Revision comparison data:
===

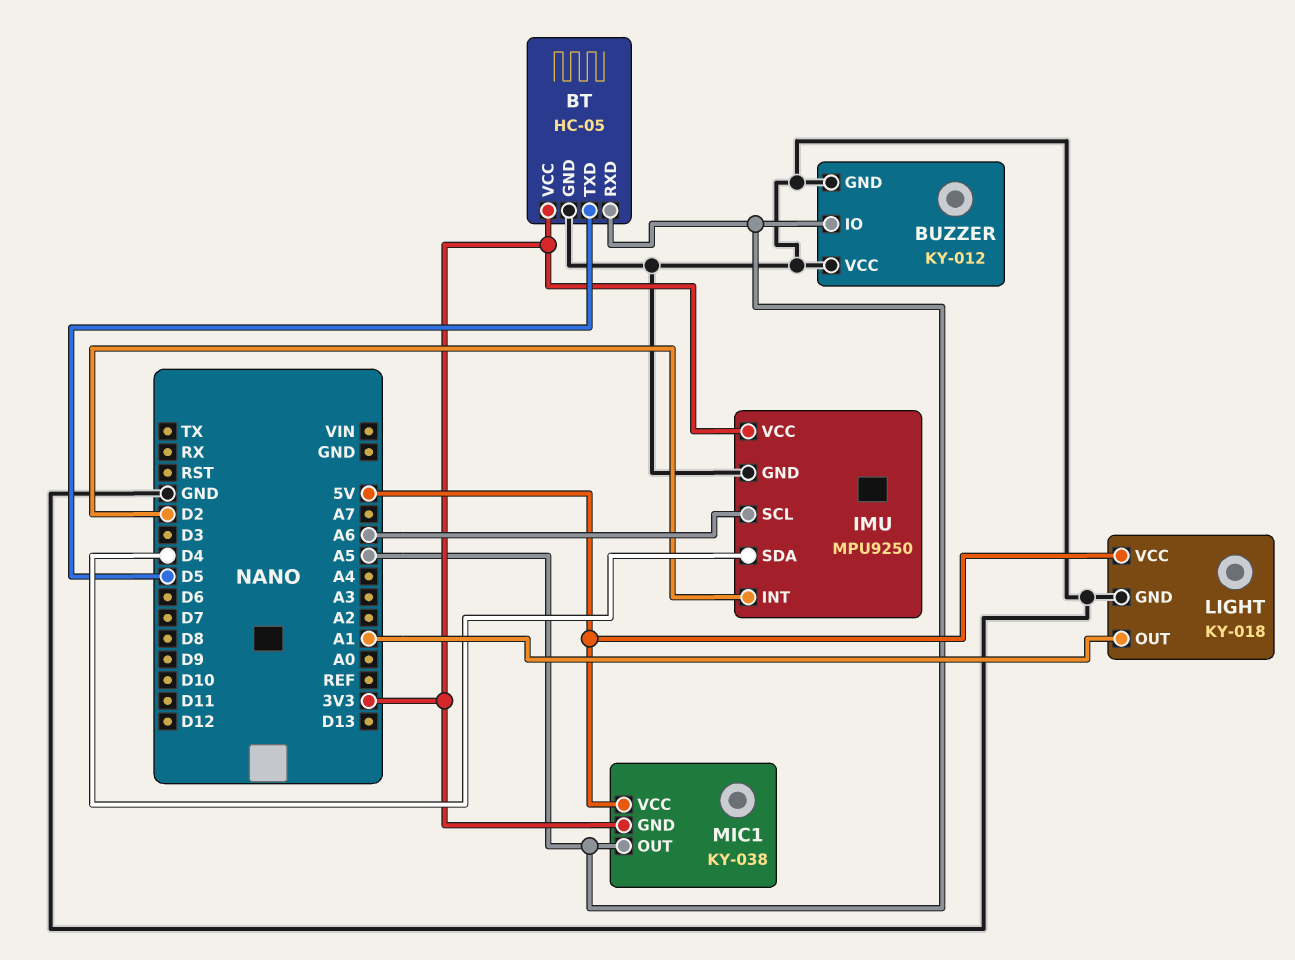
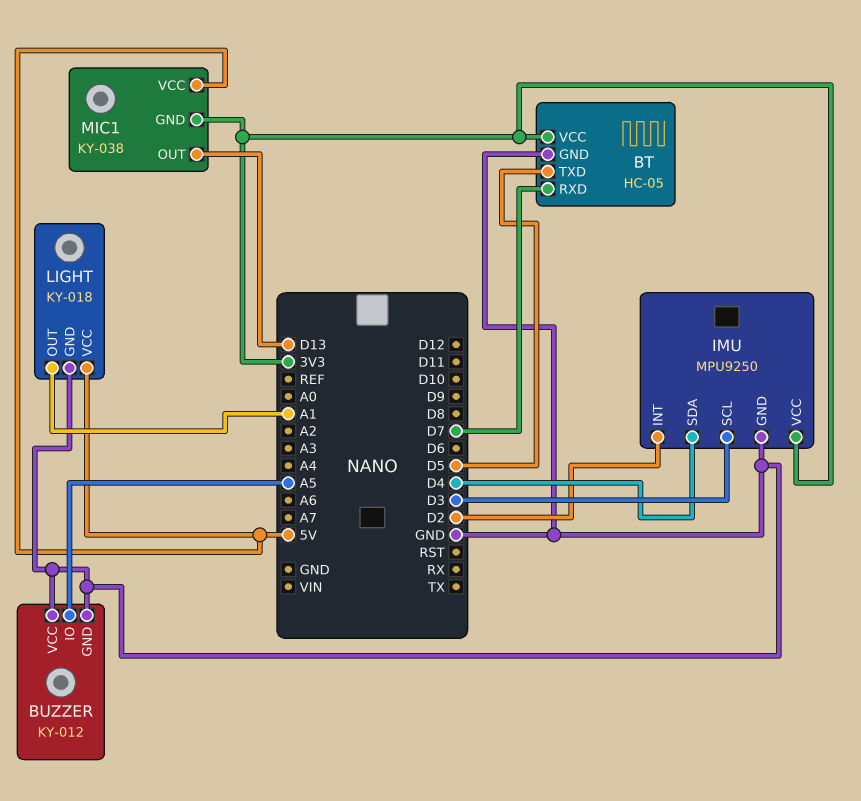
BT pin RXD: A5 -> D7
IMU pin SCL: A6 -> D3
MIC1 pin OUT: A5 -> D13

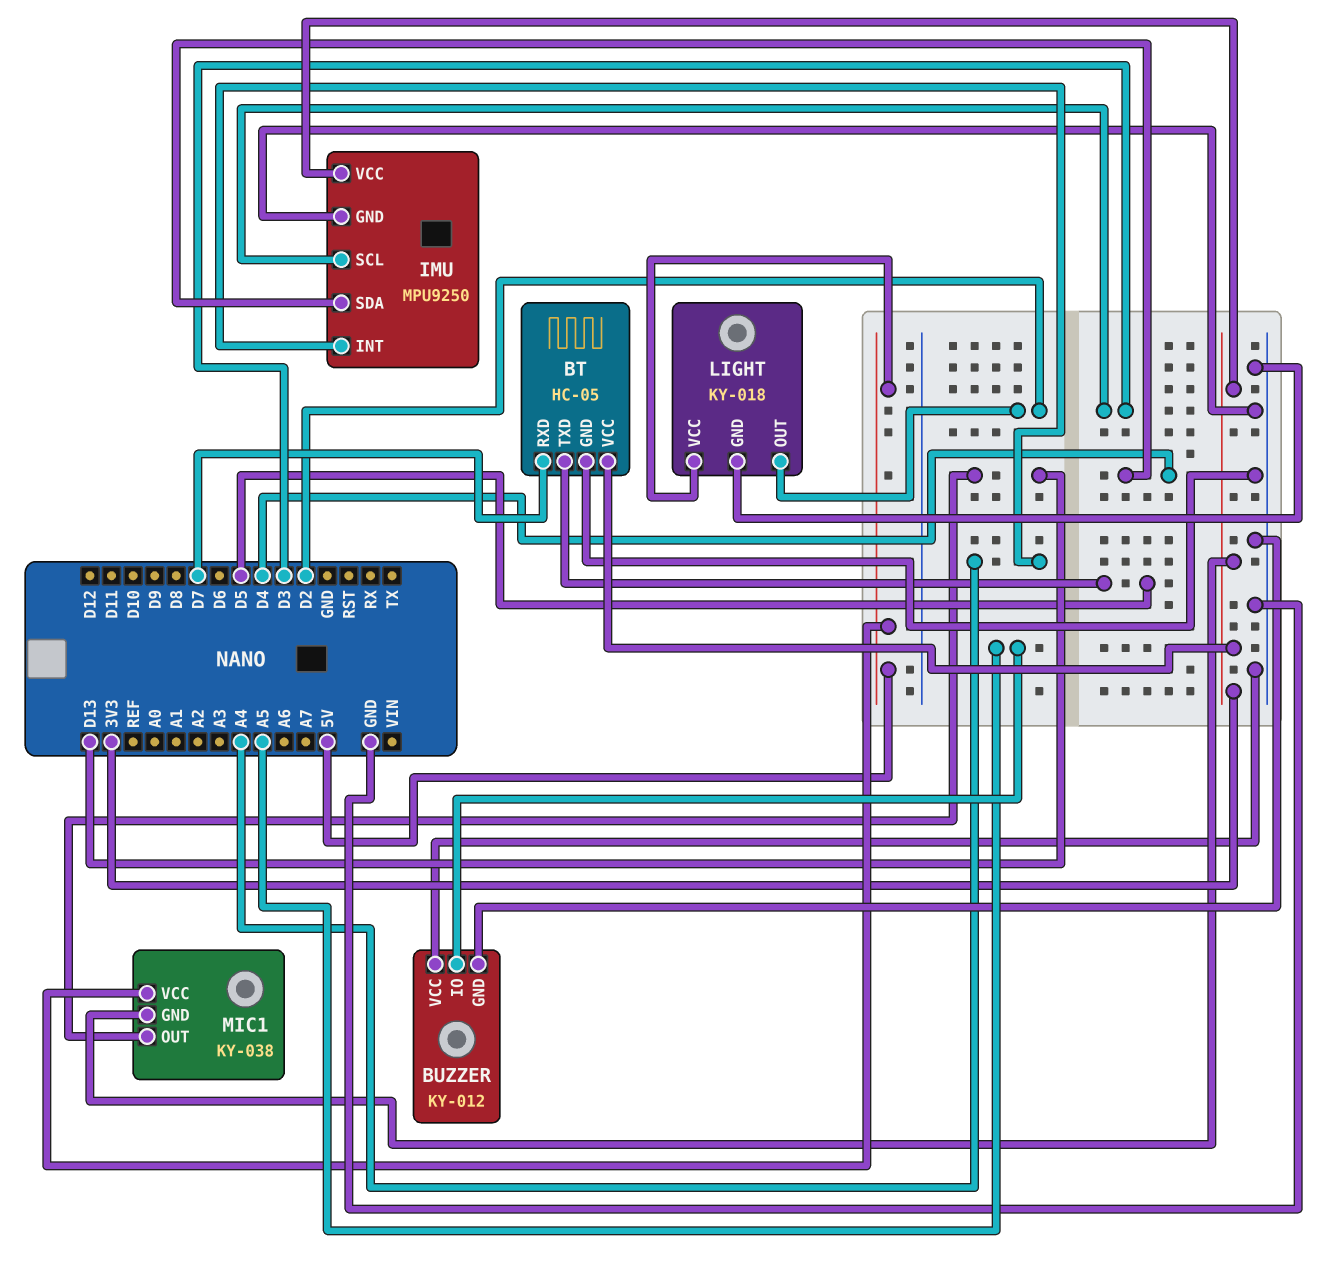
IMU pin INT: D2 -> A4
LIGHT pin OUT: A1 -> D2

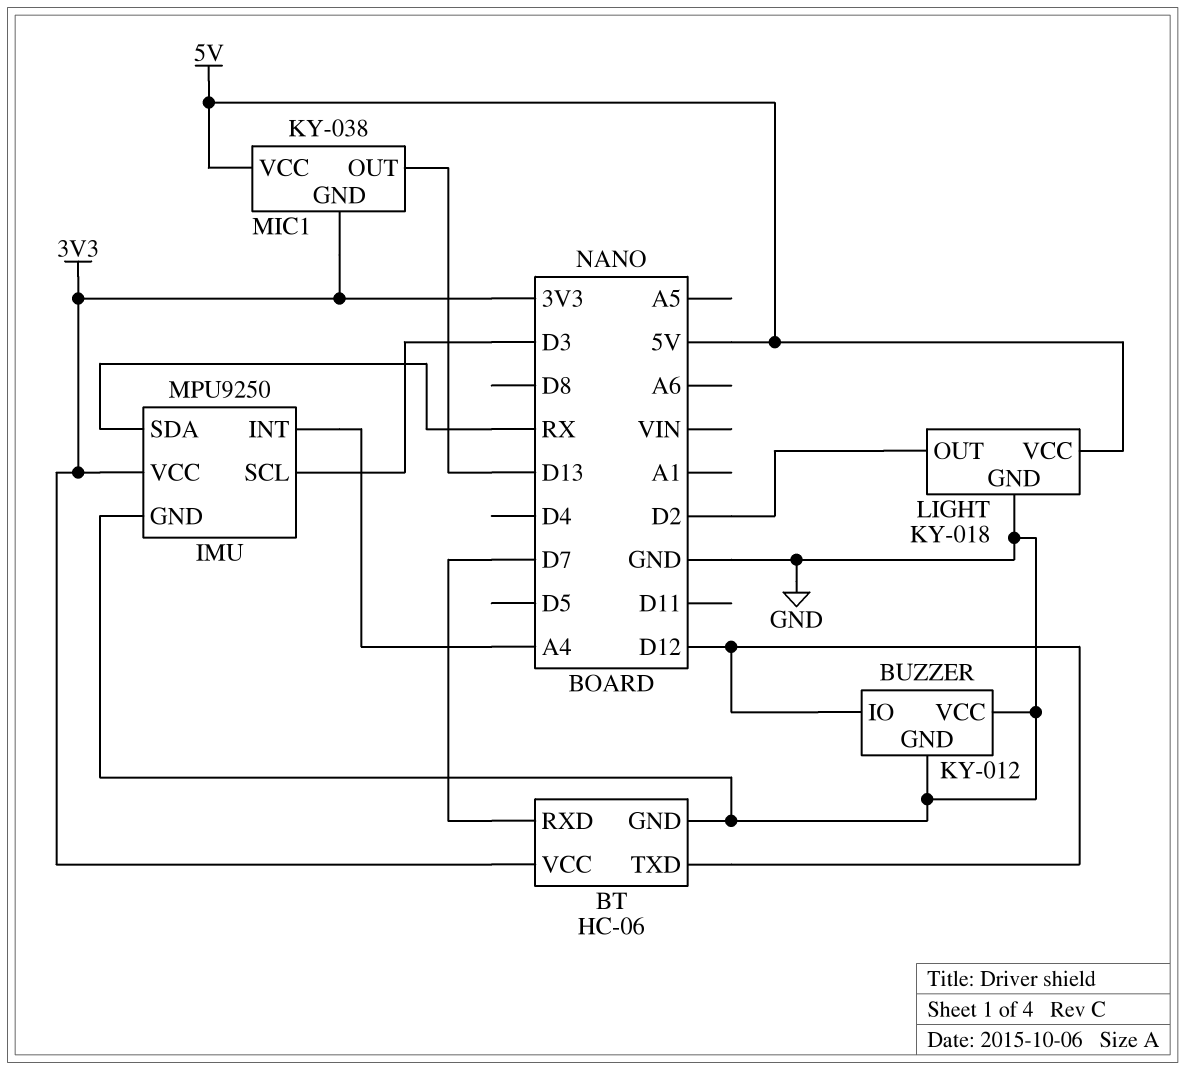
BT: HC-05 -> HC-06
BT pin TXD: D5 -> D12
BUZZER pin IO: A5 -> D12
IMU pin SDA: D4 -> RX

===

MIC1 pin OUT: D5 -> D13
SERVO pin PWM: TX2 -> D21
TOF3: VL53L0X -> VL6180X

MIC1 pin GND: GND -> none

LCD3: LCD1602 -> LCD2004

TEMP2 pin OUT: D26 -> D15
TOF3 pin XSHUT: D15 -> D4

===

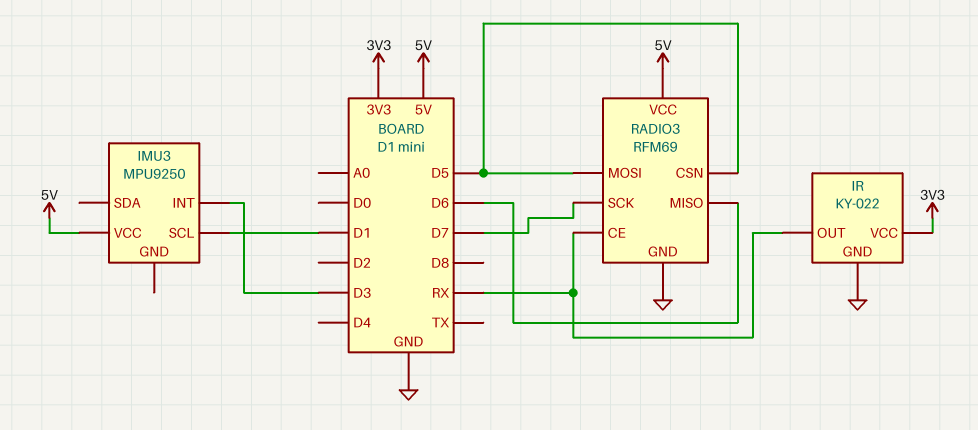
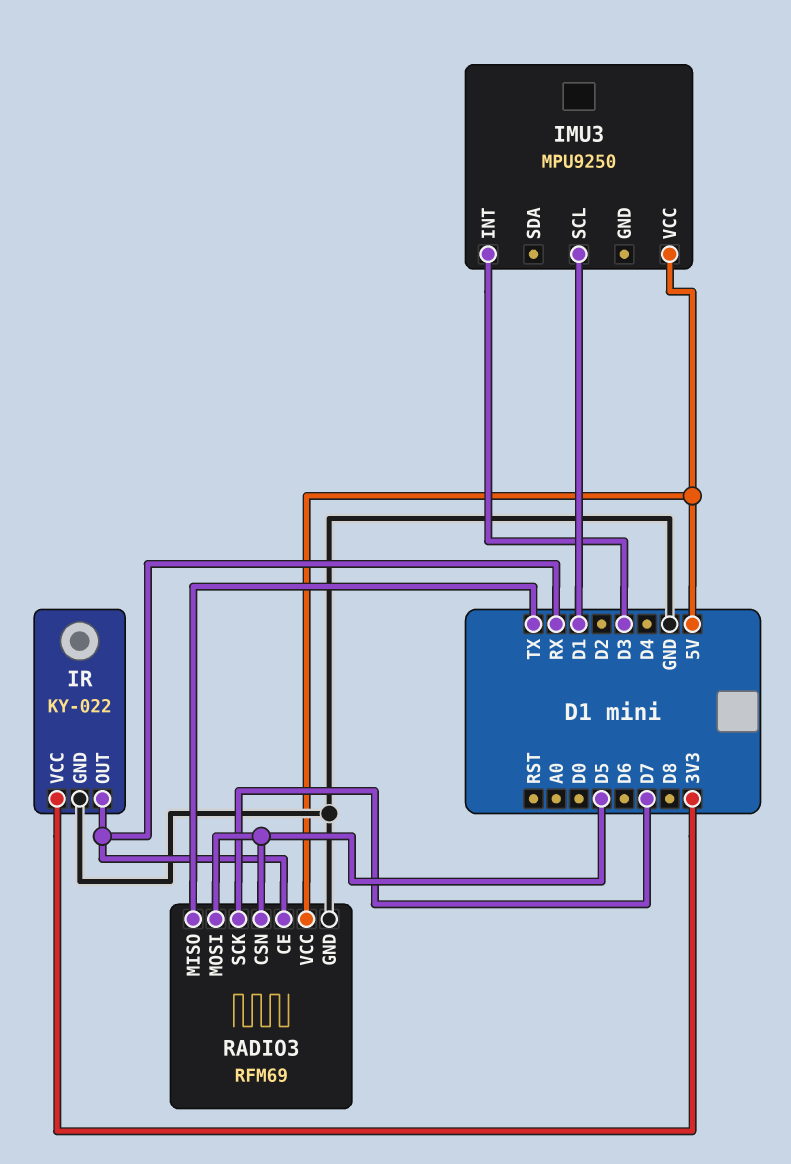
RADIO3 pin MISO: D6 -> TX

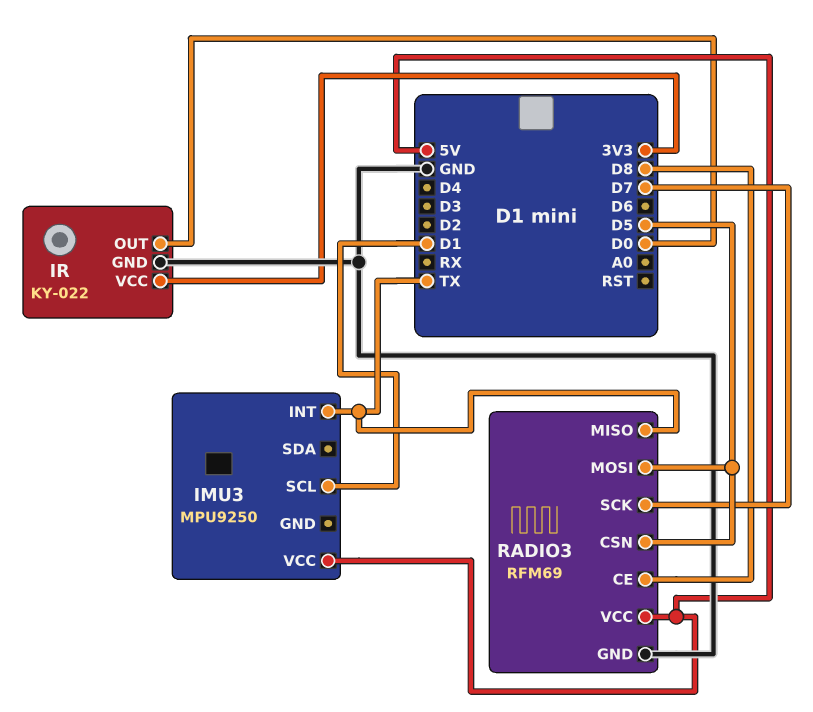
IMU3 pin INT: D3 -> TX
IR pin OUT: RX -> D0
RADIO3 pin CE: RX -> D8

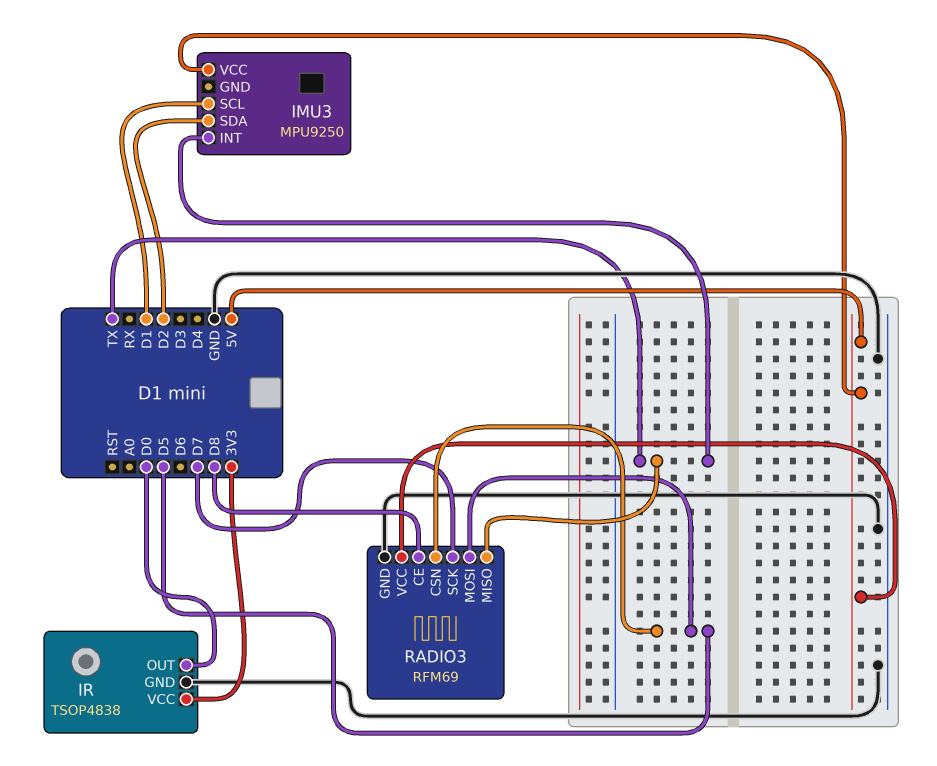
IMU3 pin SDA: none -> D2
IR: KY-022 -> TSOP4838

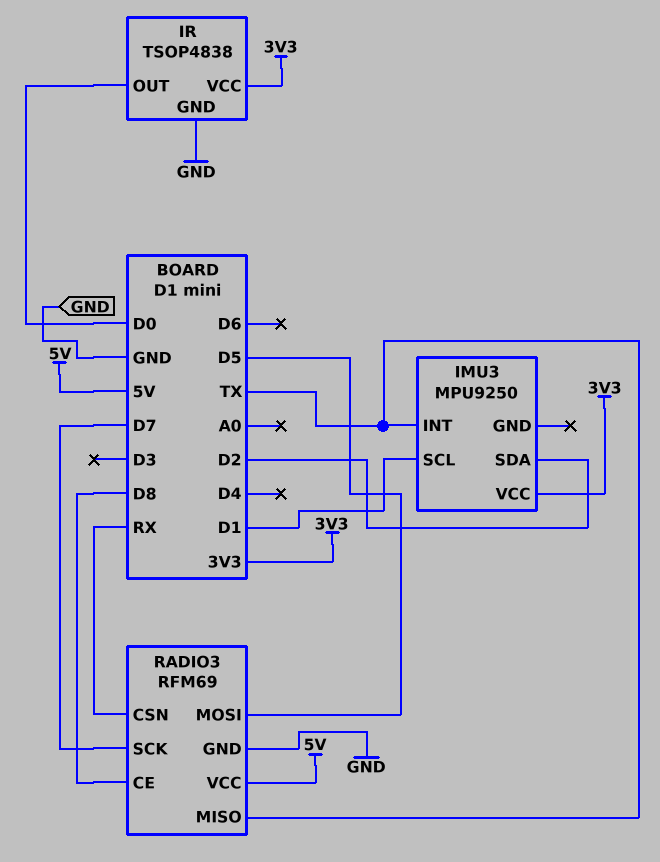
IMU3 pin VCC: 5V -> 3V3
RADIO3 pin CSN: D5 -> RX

===

*Prompt*.
Every line above in the stretch from the one with "IMU3 pin INT: D3 -> TX" through the one with "RADIO3 pin CSN: D5 -> RX" is to be transcribed exactly, ends included. No picture is copied.

*Expected answer*.
IMU3 pin INT: D3 -> TX
IR pin OUT: RX -> D0
RADIO3 pin CE: RX -> D8

IMU3 pin SDA: none -> D2
IR: KY-022 -> TSOP4838

IMU3 pin VCC: 5V -> 3V3
RADIO3 pin CSN: D5 -> RX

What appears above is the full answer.